=== Data to examine ===

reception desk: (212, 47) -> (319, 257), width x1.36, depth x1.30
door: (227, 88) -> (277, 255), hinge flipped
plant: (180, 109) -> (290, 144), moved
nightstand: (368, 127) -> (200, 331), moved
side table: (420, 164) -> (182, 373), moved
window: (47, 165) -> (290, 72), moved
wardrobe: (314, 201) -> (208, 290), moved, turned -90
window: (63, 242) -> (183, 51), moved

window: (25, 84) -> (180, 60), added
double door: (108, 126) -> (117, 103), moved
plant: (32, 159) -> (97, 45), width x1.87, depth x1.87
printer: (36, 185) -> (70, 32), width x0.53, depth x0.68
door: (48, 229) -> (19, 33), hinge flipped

===
=== Data to examine ===

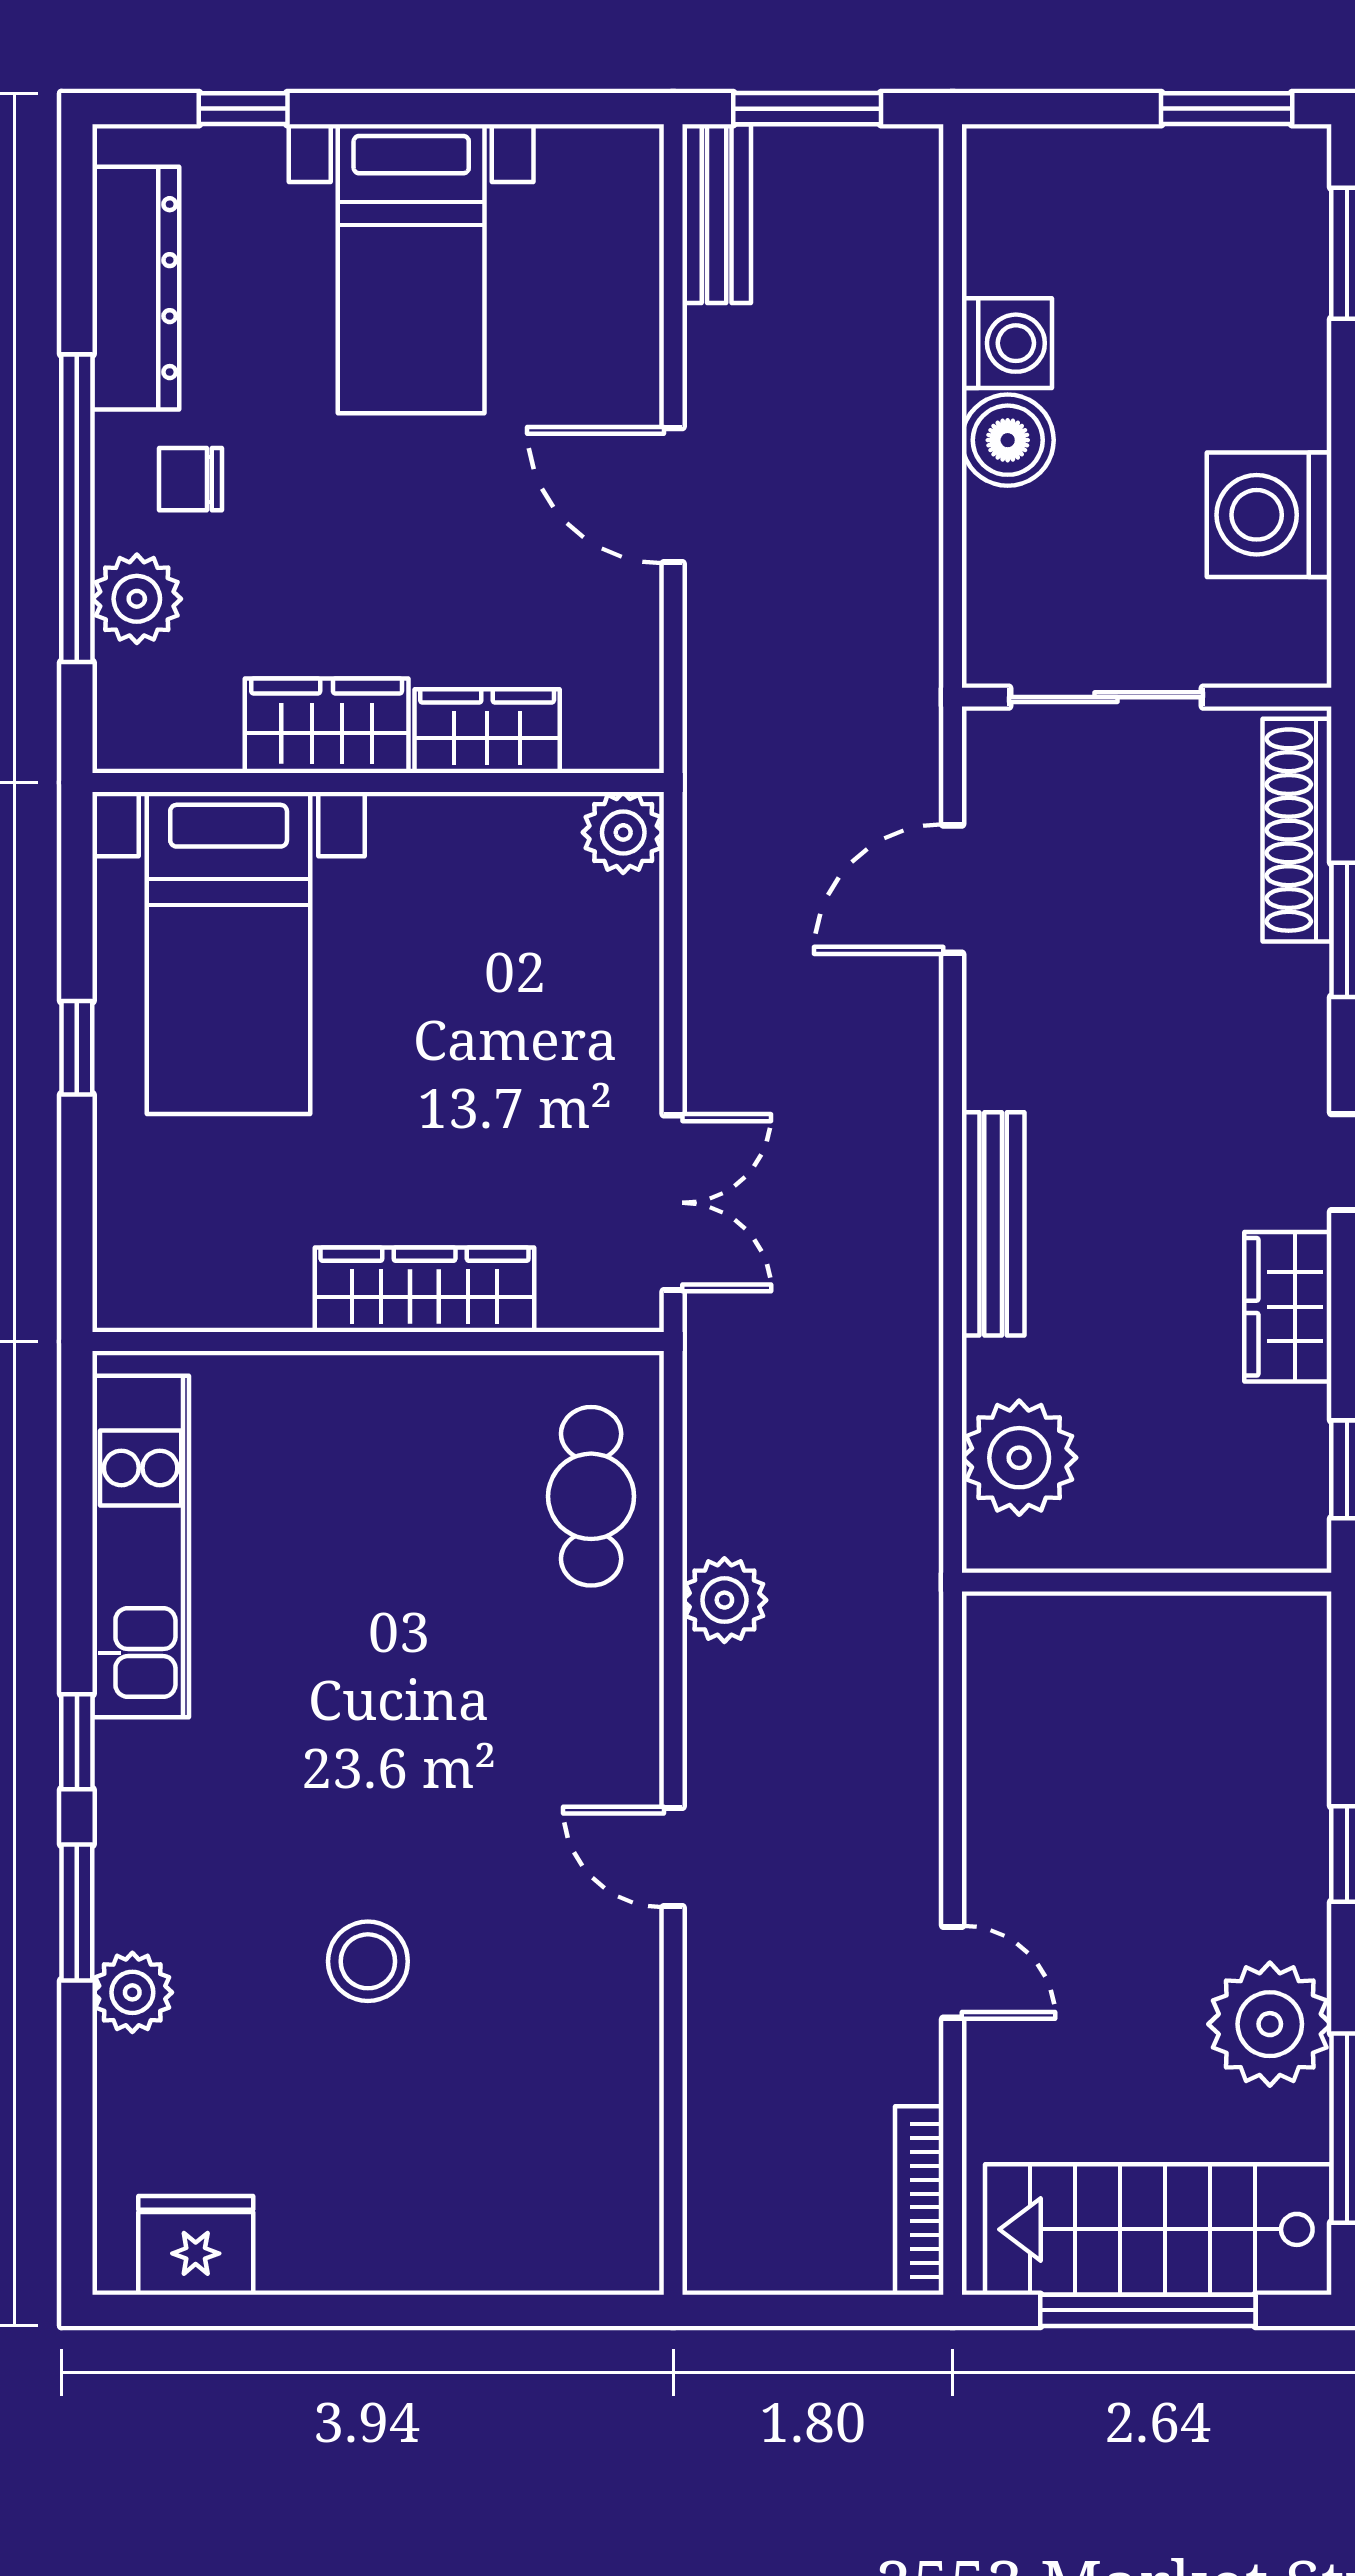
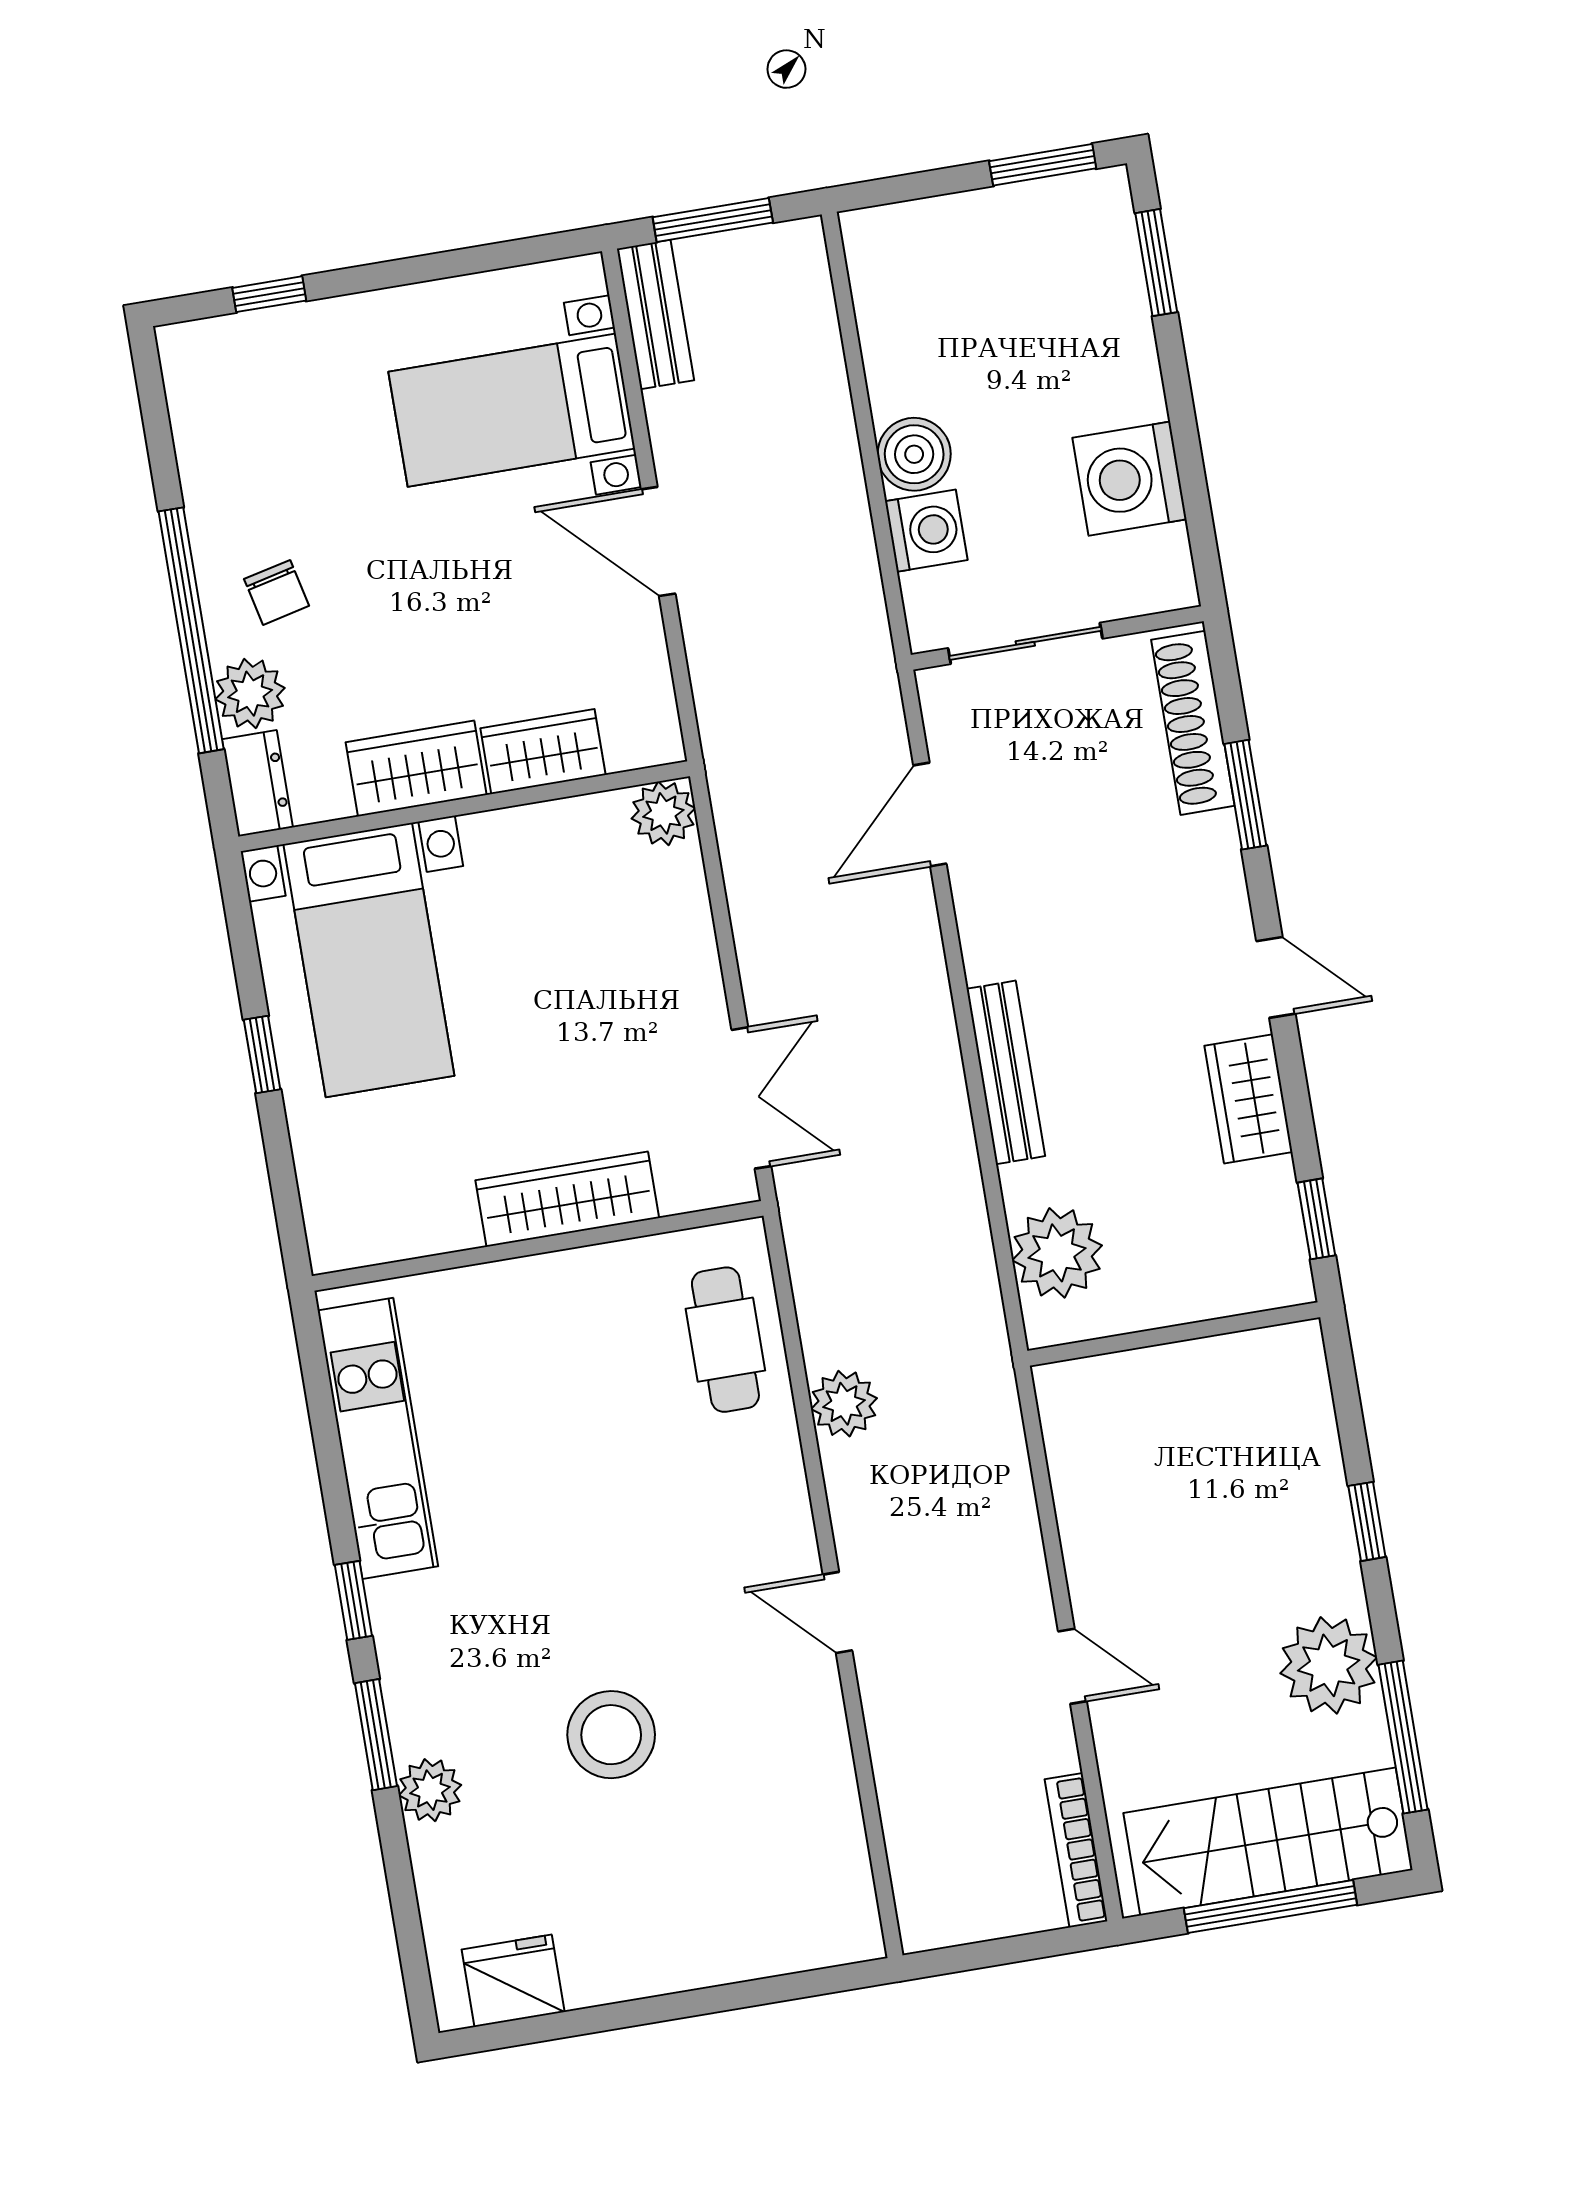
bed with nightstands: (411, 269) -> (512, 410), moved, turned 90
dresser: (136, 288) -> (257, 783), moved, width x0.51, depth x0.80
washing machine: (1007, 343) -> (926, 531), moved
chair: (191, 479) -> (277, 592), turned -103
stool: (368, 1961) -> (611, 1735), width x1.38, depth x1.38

===
=== Data to examine ===

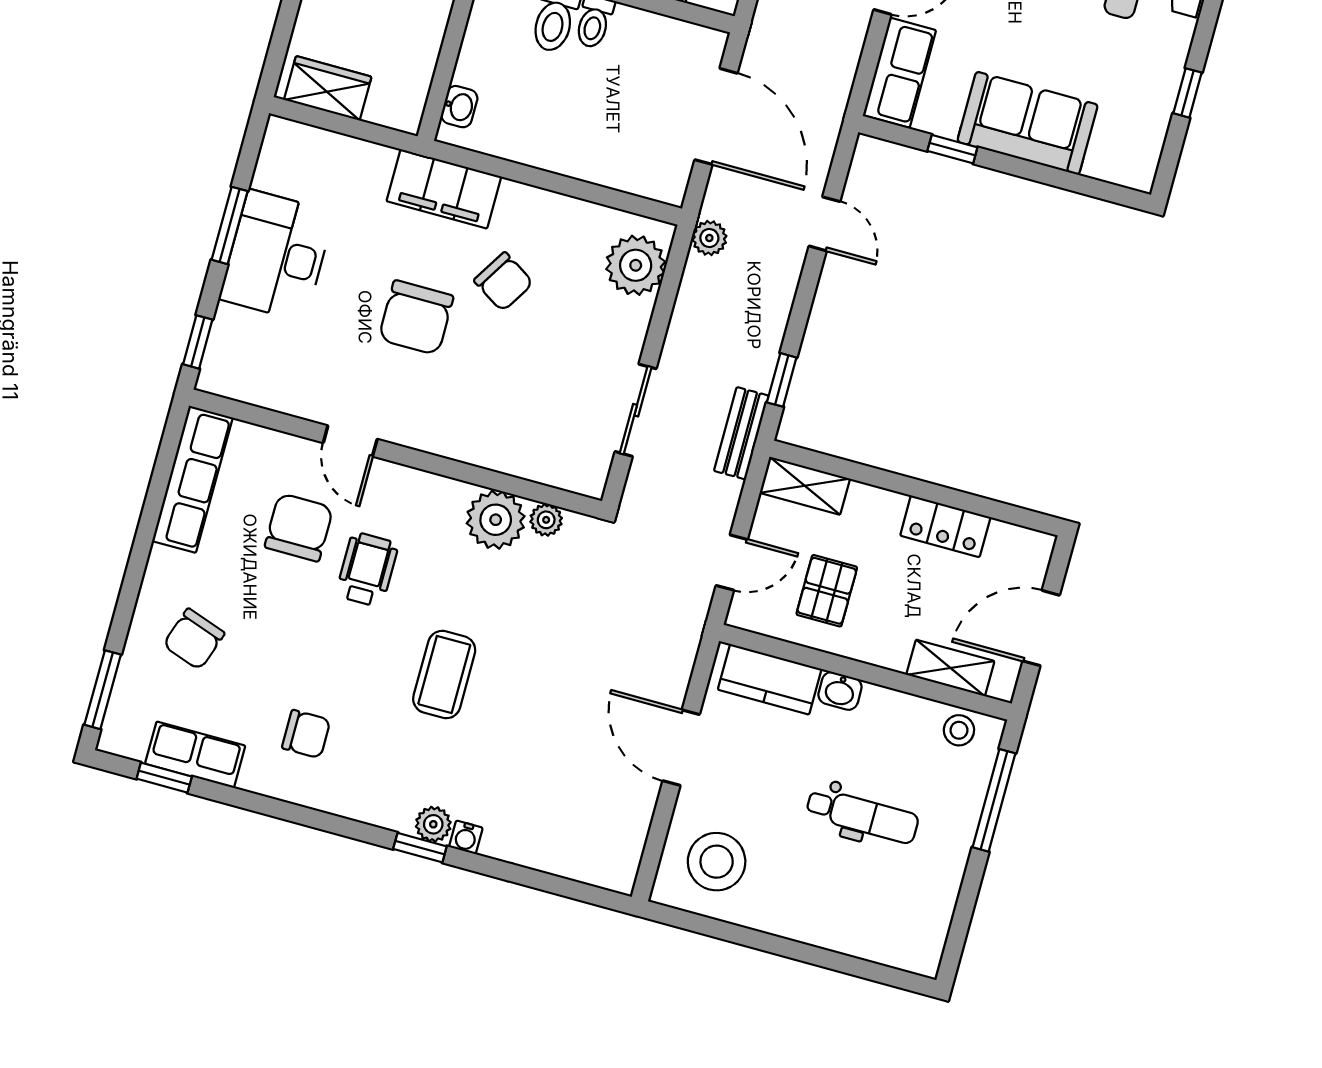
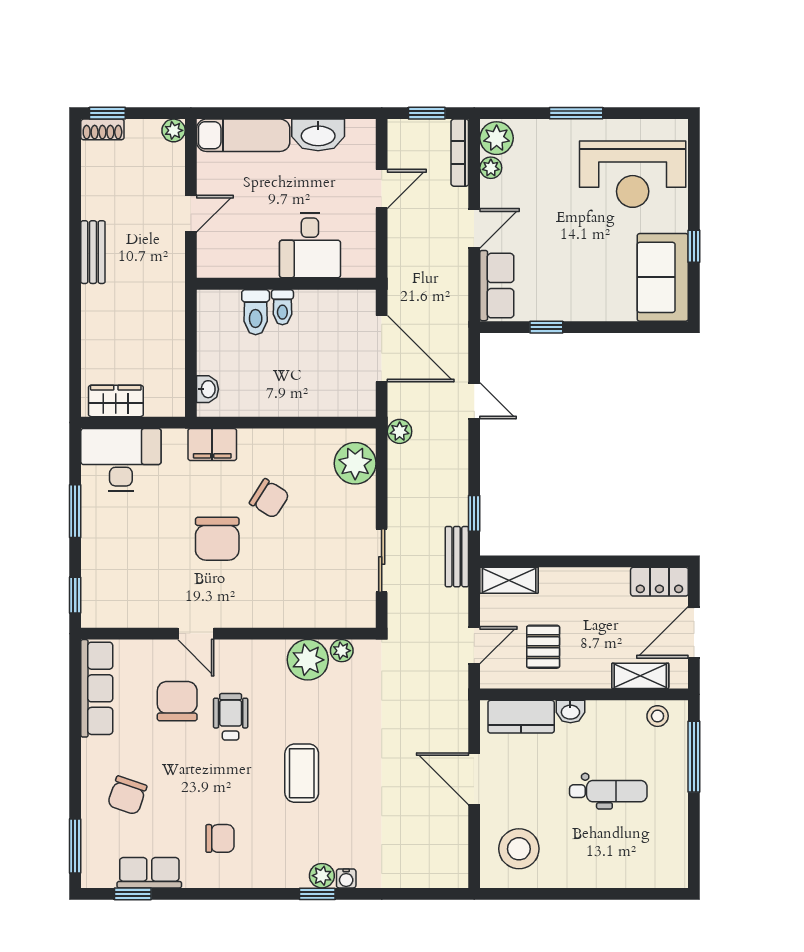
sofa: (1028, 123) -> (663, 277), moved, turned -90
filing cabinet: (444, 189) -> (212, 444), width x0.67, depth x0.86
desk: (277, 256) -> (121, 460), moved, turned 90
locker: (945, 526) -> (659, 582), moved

===

■ **Work to complete**
In the material above, find every line that has the string "depth" and pull those lines out.

■ **Answer box**
reception desk: (212, 47) -> (319, 257), width x1.36, depth x1.30
plant: (32, 159) -> (97, 45), width x1.87, depth x1.87
printer: (36, 185) -> (70, 32), width x0.53, depth x0.68
dresser: (136, 288) -> (257, 783), moved, width x0.51, depth x0.80
stool: (368, 1961) -> (611, 1735), width x1.38, depth x1.38
filing cabinet: (444, 189) -> (212, 444), width x0.67, depth x0.86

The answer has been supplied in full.